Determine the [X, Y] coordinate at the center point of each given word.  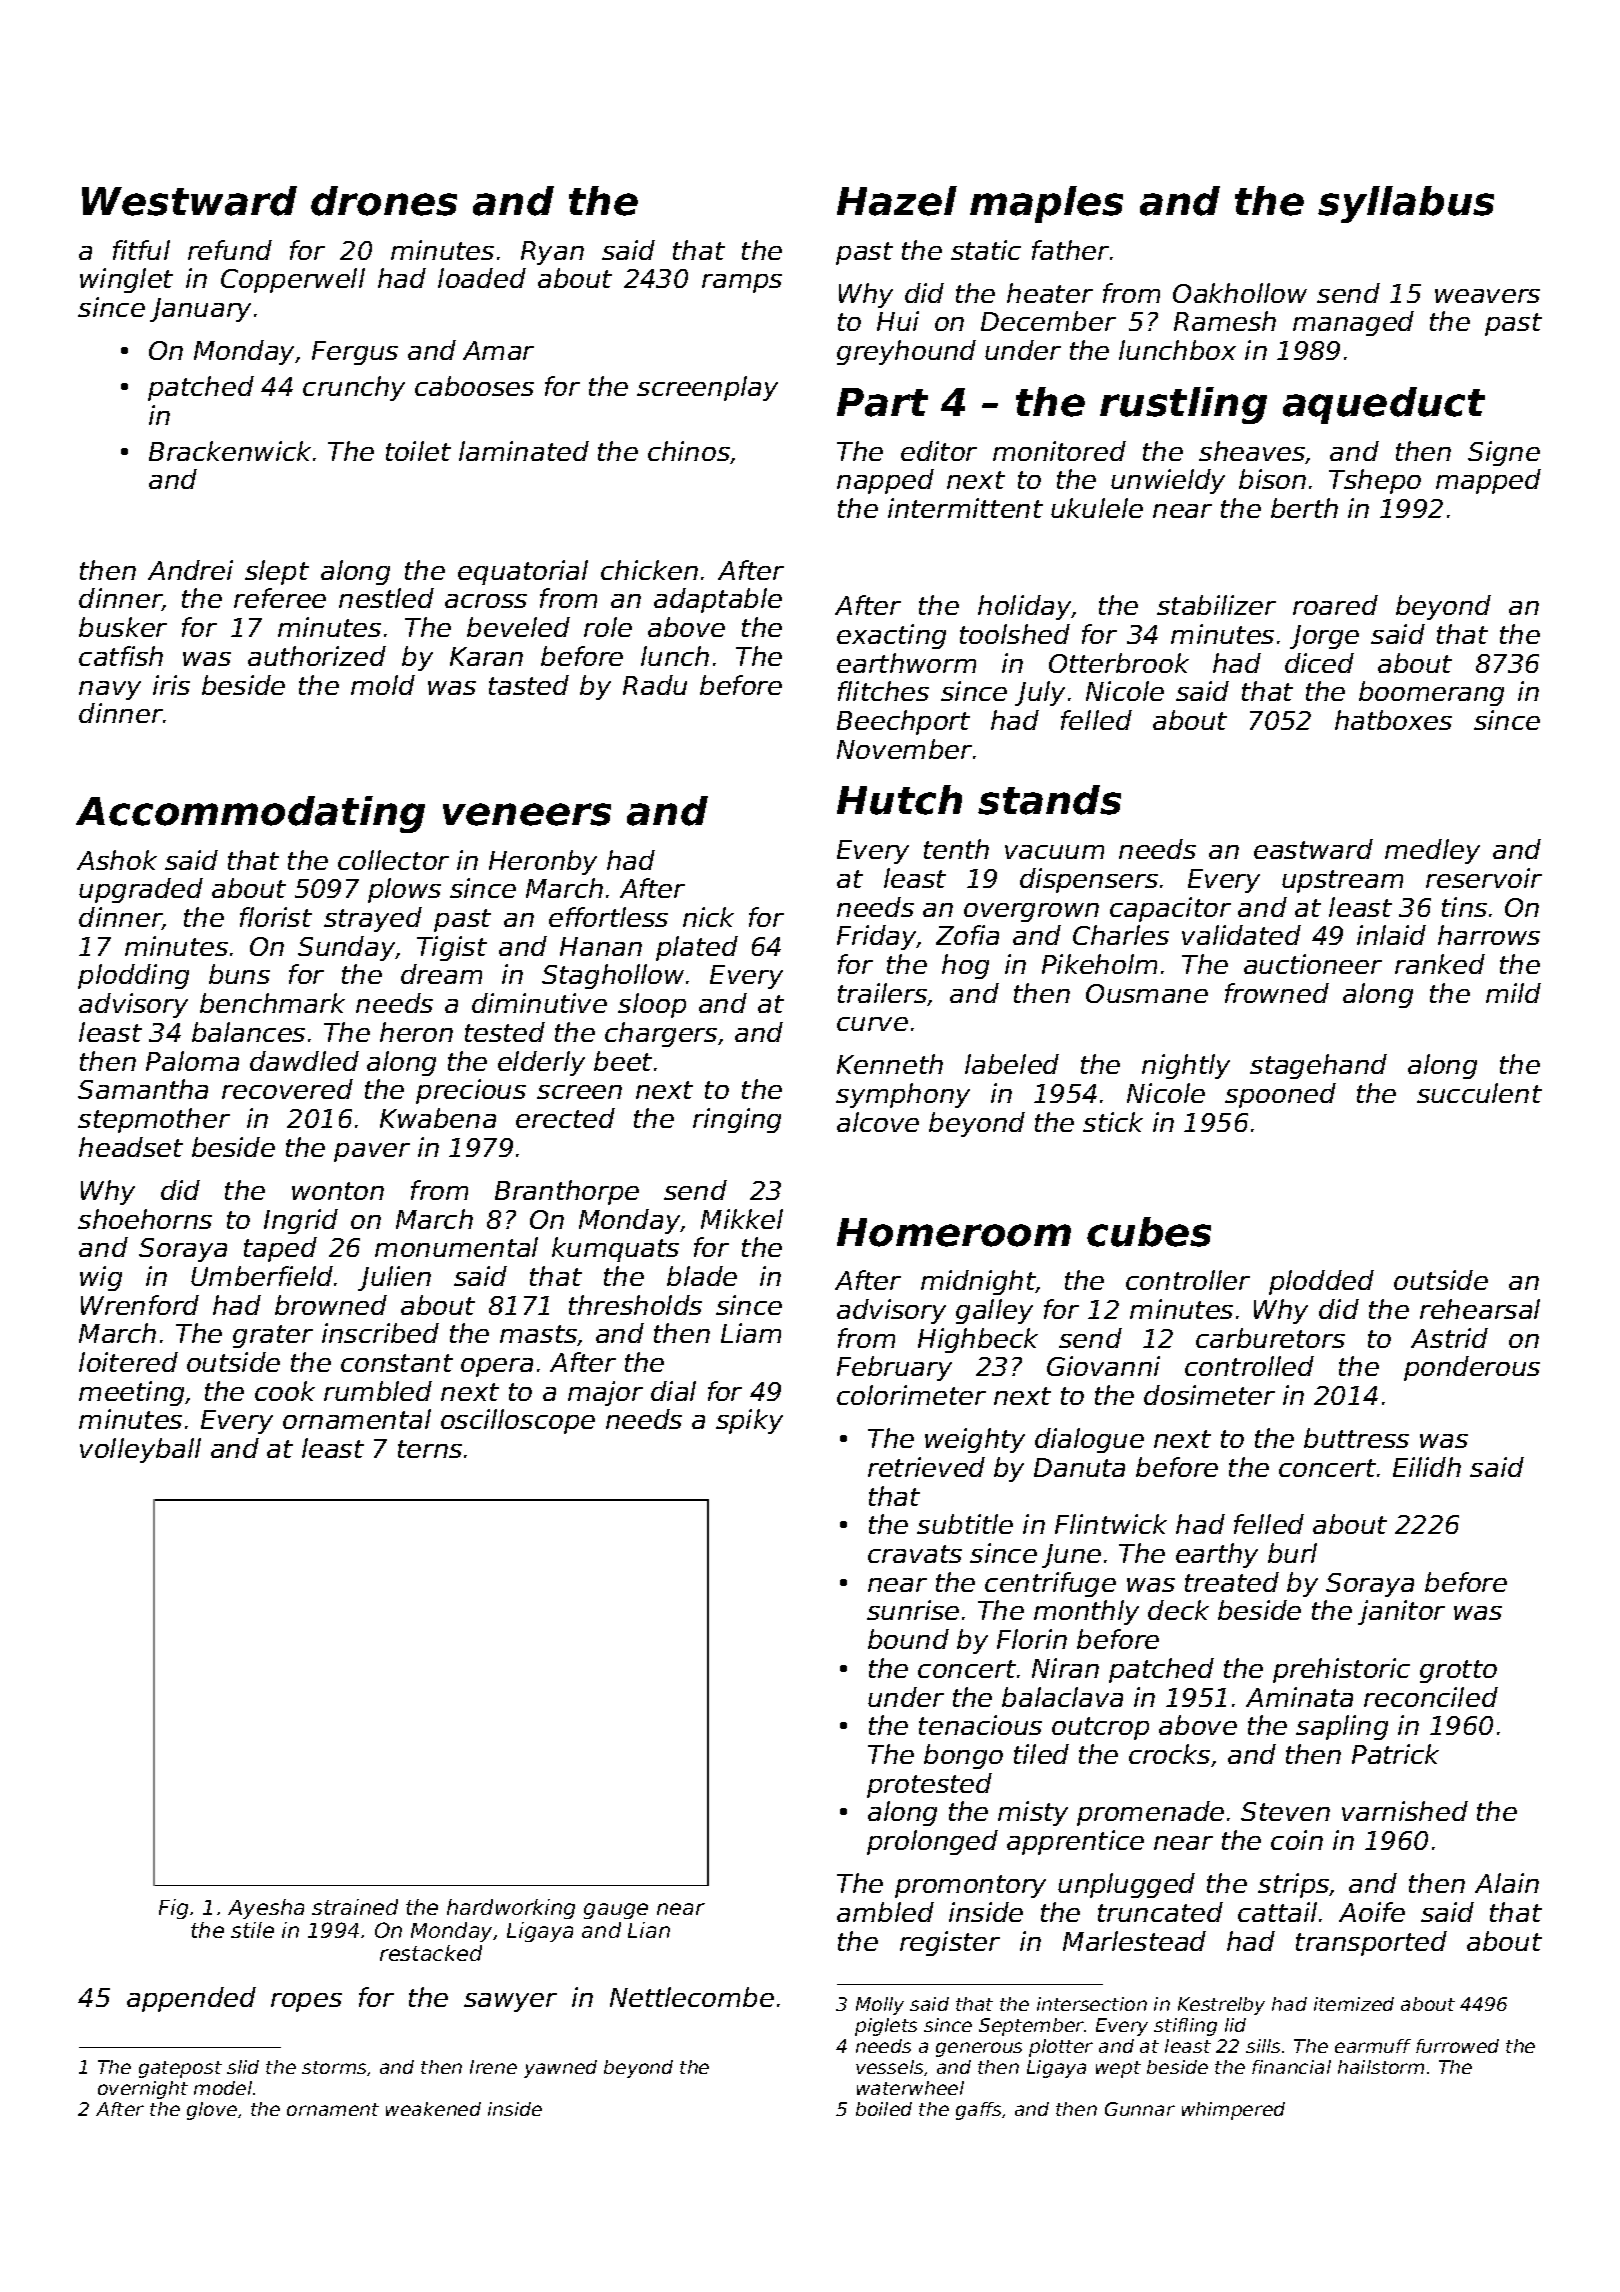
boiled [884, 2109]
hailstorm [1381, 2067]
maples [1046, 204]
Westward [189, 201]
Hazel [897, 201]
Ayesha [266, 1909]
----
▶ _EXERCISE TASK_
Reproduce all of the data above word for word, leaving out the picture.

▶ _CORRECT RESULT_
Determine the [X, Y] coordinate at the center point of each given word.  
boiled [884, 2109]
hailstorm [1381, 2067]
maples [1046, 204]
Westward [189, 201]
Hazel [897, 201]
Ayesha [266, 1909]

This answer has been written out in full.